[Records from a data collection]
==================================================
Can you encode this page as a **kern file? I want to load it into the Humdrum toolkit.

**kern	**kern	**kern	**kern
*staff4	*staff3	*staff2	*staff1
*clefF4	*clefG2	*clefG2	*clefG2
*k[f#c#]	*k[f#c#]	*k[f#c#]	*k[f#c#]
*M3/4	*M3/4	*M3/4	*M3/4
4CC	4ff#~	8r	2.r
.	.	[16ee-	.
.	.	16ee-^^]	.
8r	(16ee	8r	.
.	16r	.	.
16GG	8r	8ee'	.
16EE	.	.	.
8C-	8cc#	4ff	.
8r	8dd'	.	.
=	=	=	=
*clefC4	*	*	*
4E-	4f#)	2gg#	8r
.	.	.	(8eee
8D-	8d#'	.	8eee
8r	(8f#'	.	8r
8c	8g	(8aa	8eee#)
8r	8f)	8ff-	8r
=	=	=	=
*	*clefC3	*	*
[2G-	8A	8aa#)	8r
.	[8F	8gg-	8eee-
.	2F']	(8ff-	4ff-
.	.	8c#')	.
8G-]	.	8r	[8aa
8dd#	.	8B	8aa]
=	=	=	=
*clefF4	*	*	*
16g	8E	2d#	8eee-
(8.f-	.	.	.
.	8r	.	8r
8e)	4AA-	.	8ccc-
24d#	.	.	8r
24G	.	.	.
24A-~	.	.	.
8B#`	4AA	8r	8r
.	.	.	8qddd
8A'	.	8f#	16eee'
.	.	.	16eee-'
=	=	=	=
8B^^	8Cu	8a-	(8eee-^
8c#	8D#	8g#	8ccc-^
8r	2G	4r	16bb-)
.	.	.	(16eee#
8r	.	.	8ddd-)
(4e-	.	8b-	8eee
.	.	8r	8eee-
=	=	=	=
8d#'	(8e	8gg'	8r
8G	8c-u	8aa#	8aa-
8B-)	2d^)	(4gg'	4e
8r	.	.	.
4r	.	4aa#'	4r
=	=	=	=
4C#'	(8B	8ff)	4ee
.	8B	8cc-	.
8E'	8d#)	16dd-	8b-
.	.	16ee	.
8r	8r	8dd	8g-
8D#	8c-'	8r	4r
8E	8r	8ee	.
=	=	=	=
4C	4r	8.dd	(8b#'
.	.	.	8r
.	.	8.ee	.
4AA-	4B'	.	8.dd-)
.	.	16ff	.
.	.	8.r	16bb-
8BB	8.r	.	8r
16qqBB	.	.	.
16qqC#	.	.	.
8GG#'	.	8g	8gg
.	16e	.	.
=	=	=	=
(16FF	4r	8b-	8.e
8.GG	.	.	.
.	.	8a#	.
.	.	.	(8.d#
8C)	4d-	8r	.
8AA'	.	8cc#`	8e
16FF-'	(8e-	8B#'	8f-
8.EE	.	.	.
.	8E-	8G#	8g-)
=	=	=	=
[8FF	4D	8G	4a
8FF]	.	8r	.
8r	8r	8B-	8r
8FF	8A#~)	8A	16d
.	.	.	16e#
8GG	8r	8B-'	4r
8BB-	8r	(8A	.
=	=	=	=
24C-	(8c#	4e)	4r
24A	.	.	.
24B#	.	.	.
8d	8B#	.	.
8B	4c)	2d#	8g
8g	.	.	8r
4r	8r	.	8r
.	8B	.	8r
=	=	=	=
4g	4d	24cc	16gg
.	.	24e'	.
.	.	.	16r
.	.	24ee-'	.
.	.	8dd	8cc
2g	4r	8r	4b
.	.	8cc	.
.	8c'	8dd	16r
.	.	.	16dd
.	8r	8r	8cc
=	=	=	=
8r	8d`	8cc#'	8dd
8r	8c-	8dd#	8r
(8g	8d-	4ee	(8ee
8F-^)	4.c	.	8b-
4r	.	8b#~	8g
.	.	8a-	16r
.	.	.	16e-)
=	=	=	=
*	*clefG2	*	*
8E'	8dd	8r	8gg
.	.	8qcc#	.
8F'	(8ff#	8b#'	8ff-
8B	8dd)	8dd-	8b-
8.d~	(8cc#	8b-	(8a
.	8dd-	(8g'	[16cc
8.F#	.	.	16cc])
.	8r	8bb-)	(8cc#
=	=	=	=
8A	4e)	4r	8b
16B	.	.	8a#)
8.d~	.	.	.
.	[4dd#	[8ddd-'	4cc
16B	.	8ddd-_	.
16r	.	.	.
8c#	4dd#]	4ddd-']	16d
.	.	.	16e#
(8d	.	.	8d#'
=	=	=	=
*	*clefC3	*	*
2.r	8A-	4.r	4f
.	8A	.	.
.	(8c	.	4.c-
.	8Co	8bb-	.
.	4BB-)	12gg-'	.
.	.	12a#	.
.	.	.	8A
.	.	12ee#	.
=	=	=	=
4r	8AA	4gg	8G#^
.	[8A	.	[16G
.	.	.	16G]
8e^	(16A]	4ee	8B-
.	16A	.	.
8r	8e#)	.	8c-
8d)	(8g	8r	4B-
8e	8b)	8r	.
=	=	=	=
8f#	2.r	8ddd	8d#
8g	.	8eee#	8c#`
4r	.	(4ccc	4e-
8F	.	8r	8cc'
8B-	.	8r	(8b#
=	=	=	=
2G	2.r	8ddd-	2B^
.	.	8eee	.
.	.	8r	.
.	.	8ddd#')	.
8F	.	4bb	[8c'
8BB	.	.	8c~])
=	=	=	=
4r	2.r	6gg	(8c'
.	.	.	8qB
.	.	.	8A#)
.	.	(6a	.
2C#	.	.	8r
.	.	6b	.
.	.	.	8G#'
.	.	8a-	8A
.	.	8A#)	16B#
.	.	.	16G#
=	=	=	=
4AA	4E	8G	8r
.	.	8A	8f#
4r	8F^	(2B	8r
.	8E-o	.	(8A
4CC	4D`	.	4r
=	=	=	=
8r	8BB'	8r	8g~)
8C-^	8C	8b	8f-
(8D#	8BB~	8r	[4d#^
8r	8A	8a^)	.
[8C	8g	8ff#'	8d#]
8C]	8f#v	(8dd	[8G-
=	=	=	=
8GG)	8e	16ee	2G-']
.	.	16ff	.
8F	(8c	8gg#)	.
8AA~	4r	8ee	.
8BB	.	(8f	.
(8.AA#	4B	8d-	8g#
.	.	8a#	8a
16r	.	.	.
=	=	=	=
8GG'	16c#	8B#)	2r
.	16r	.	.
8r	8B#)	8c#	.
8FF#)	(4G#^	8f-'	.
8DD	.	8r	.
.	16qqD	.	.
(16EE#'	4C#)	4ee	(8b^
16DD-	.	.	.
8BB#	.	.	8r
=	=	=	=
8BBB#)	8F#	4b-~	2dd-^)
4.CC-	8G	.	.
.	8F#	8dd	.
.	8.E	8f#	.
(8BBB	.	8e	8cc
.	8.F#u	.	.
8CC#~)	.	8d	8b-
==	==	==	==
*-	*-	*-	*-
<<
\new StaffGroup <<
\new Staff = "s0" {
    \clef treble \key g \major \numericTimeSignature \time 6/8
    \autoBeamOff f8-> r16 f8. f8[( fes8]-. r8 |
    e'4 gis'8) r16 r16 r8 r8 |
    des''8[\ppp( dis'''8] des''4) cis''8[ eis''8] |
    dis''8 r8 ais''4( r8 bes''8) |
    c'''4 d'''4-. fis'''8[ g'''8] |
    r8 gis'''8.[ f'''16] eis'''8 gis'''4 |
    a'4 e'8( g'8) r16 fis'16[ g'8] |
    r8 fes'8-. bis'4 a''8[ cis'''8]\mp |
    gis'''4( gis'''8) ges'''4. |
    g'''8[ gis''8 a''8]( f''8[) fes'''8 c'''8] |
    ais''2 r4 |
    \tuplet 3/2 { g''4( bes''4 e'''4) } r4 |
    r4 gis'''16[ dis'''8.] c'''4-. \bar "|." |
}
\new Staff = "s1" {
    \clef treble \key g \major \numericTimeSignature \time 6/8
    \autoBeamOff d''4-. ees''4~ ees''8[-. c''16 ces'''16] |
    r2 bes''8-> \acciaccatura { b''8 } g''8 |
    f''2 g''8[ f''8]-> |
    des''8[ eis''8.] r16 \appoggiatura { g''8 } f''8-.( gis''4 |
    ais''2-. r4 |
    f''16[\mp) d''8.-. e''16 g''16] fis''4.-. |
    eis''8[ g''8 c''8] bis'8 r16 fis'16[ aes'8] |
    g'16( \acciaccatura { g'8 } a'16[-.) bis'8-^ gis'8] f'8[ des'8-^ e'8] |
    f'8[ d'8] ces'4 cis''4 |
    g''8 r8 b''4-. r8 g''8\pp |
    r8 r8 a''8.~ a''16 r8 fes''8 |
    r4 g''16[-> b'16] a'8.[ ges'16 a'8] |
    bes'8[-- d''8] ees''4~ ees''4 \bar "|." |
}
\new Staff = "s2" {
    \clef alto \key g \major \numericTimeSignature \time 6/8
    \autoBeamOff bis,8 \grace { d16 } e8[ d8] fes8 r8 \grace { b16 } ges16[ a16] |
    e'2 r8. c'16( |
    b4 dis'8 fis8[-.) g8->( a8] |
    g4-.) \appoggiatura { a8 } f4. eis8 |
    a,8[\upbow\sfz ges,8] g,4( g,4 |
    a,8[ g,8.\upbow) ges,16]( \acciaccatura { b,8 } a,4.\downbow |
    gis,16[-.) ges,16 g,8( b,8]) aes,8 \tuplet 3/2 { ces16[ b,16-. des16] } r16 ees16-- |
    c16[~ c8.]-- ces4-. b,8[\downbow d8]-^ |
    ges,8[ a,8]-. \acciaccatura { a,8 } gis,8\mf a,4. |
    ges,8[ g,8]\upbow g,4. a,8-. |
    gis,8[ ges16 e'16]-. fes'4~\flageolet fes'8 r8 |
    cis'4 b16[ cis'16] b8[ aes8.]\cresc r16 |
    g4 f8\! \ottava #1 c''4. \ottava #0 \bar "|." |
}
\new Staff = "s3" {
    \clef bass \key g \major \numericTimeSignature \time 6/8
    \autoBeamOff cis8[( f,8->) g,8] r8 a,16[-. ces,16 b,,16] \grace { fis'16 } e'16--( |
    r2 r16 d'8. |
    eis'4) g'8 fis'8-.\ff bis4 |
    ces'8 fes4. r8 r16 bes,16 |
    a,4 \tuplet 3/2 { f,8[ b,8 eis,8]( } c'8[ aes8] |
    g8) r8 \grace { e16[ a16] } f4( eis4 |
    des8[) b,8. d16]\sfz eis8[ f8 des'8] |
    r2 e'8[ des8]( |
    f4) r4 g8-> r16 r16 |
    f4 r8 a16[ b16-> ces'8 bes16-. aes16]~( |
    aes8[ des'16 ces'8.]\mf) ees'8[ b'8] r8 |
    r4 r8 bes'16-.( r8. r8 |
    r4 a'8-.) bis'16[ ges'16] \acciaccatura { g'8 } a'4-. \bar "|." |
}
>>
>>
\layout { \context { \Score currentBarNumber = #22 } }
==================================================
> [STATED TASK]: Show each line of the material that includes the string "grace".

> [ANSWER TO THE PROBLEM]:
    \autoBeamOff bis,8 \grace { d16 } e8[ d8] fes8 r8 \grace { b16 } ges16[ a16] |
    \autoBeamOff cis8[( f,8->) g,8] r8 a,16[-. ces,16 b,,16] \grace { fis'16 } e'16--( |
    g8) r8 \grace { e16[ a16] } f4( eis4 |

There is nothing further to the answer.